-- Task prompt --
Retype each entry verbatim. Do not include the images.

Image sets with object changes
——————

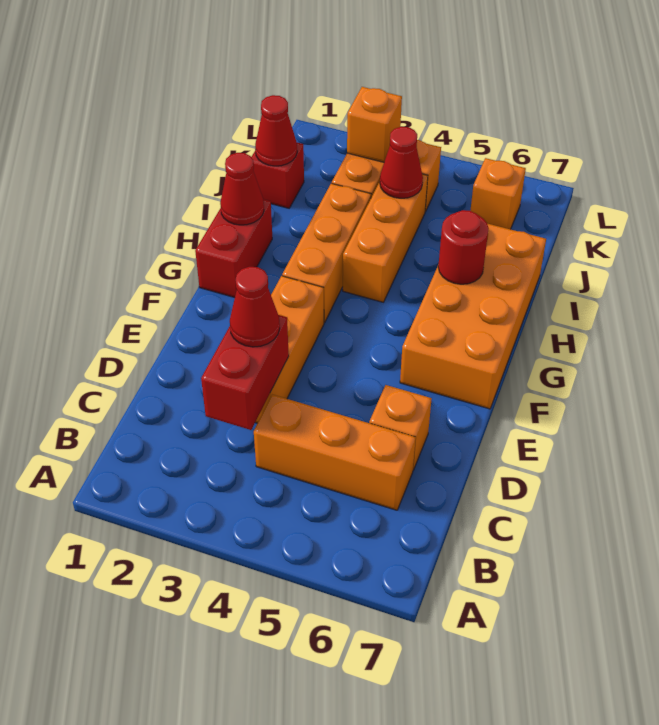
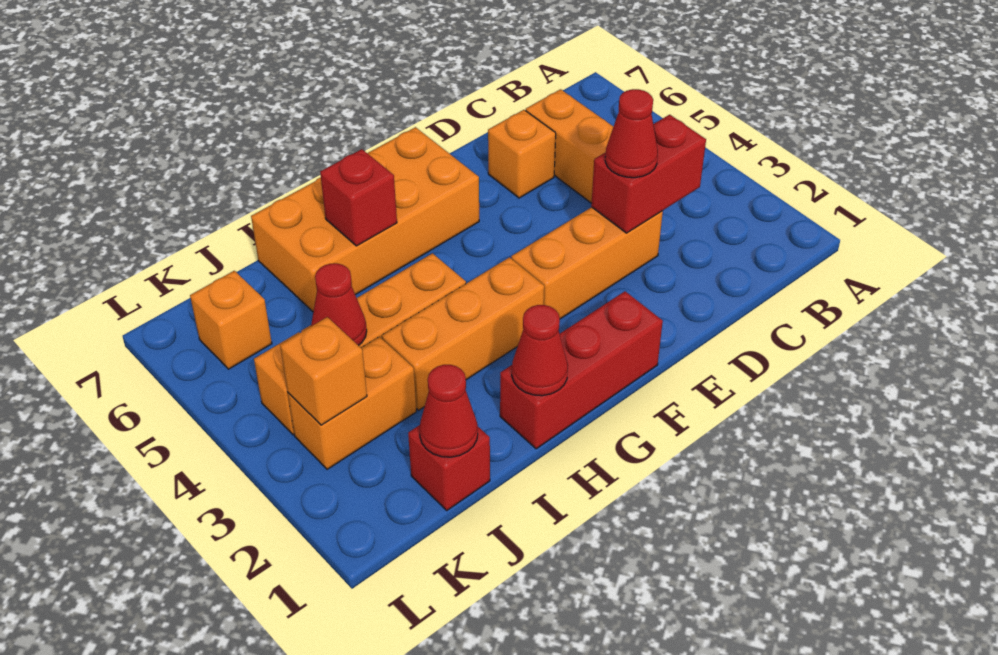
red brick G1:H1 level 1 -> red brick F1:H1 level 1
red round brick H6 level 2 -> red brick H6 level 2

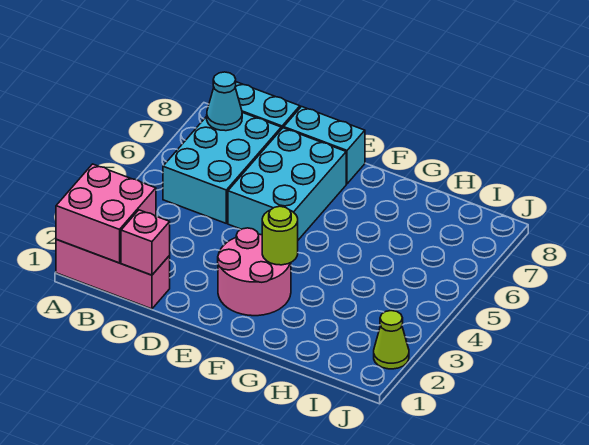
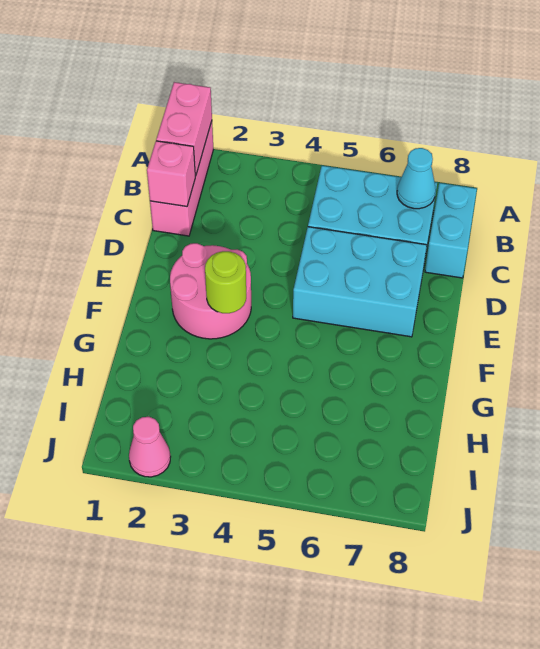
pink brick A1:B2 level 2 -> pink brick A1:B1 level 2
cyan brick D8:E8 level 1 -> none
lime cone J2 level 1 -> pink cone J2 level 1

——————

-- Solution for this problem --
red brick G1:H1 level 1 -> red brick F1:H1 level 1
red round brick H6 level 2 -> red brick H6 level 2

pink brick A1:B2 level 2 -> pink brick A1:B1 level 2
cyan brick D8:E8 level 1 -> none
lime cone J2 level 1 -> pink cone J2 level 1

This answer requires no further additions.